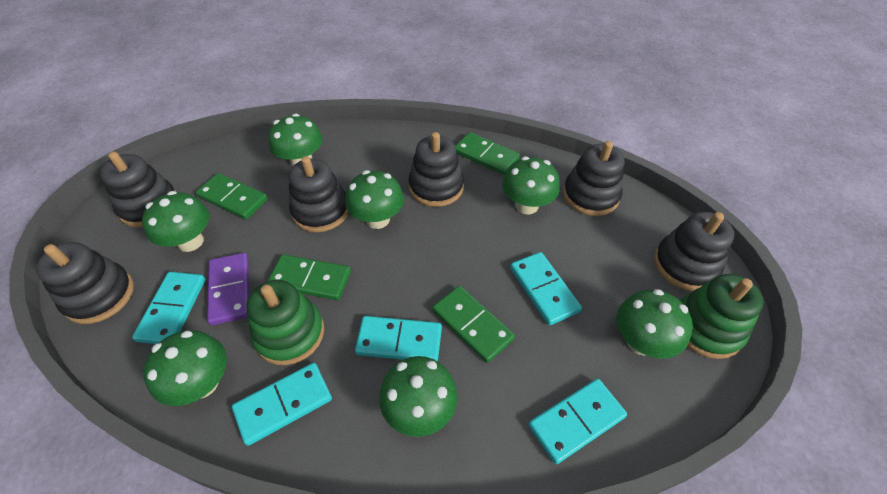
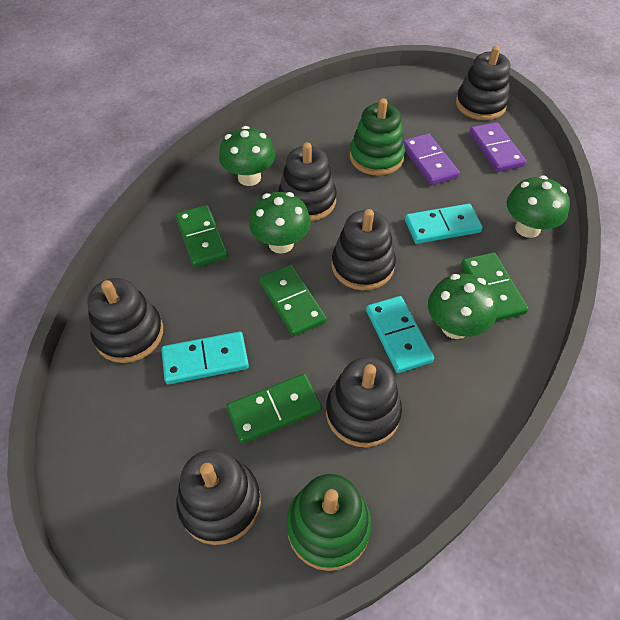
green mushroom: 7 -> 4
purple domino: 1 -> 2
turquoise domino: 5 -> 3

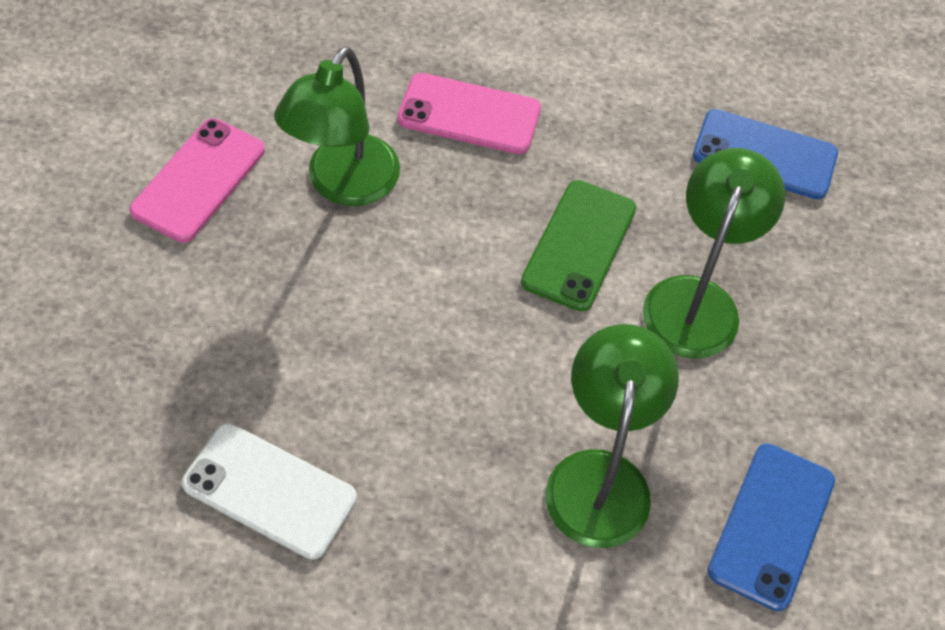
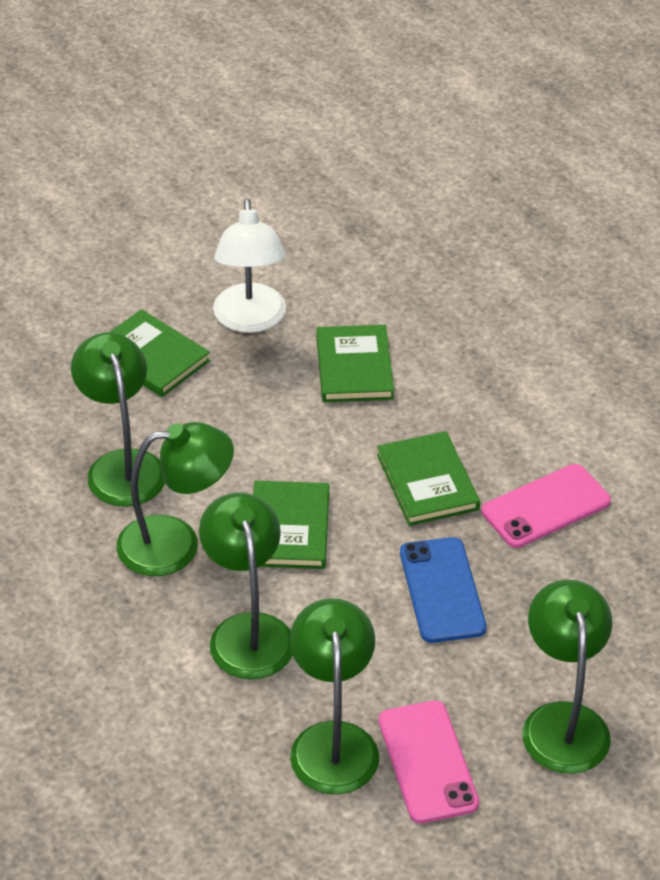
blue phone: 2 -> 1
green book: 0 -> 4
green lamp: 3 -> 5
green phone: 1 -> 0
white lamp: 0 -> 1
white phone: 1 -> 0

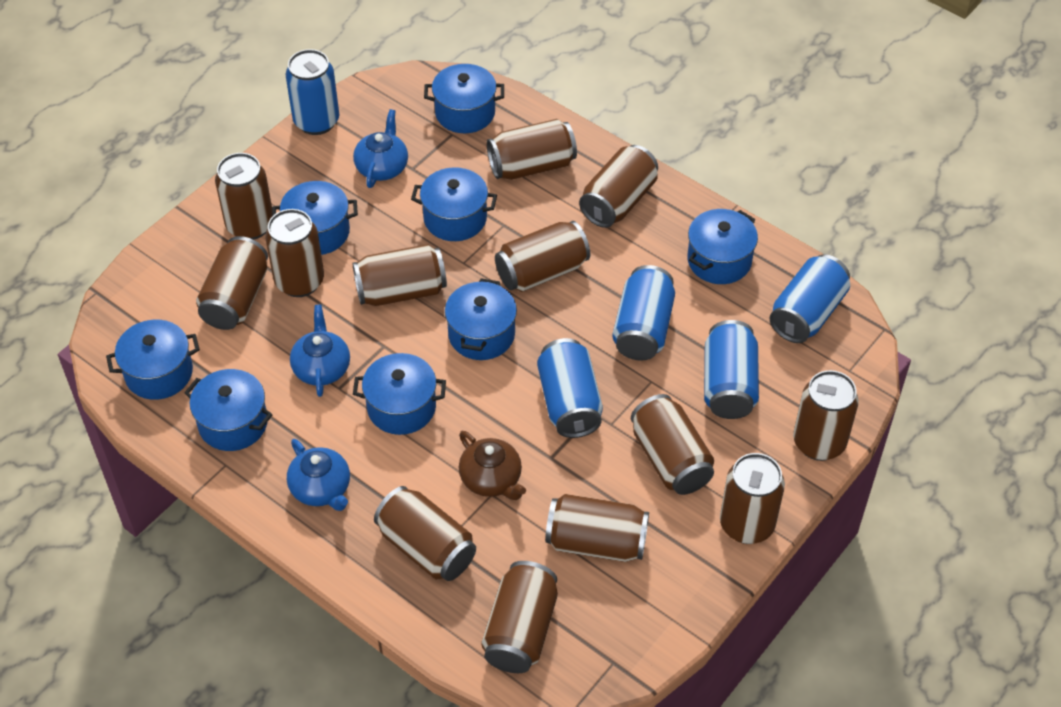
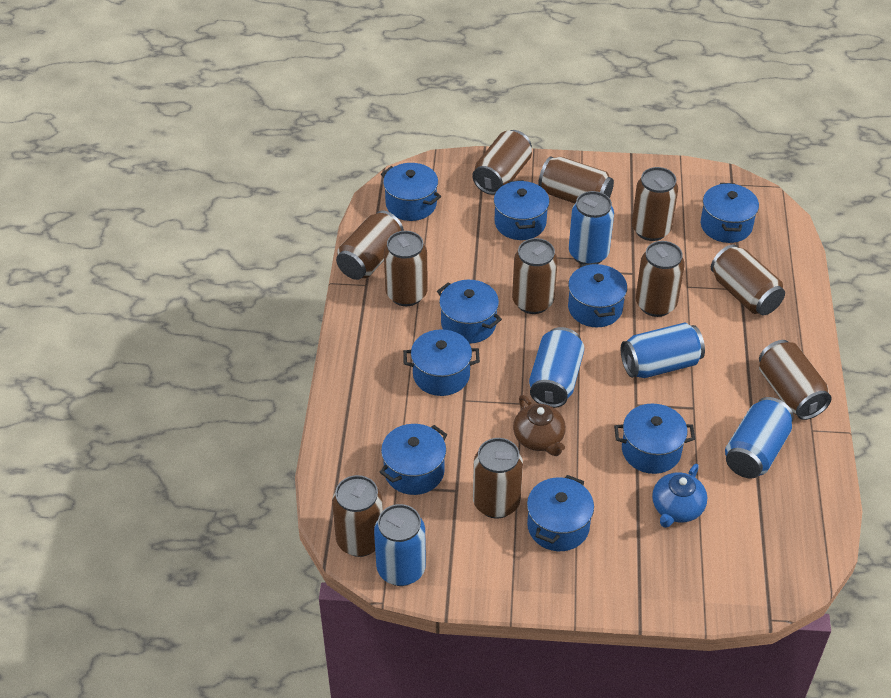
blue pot: 8 -> 9
blue teapot: 3 -> 1
brown can: 13 -> 11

- EXERCISE GOAL
Go through the data above and copy each line in which "blue" appears.

- RESULT
blue phone: 2 -> 1
blue pot: 8 -> 9
blue teapot: 3 -> 1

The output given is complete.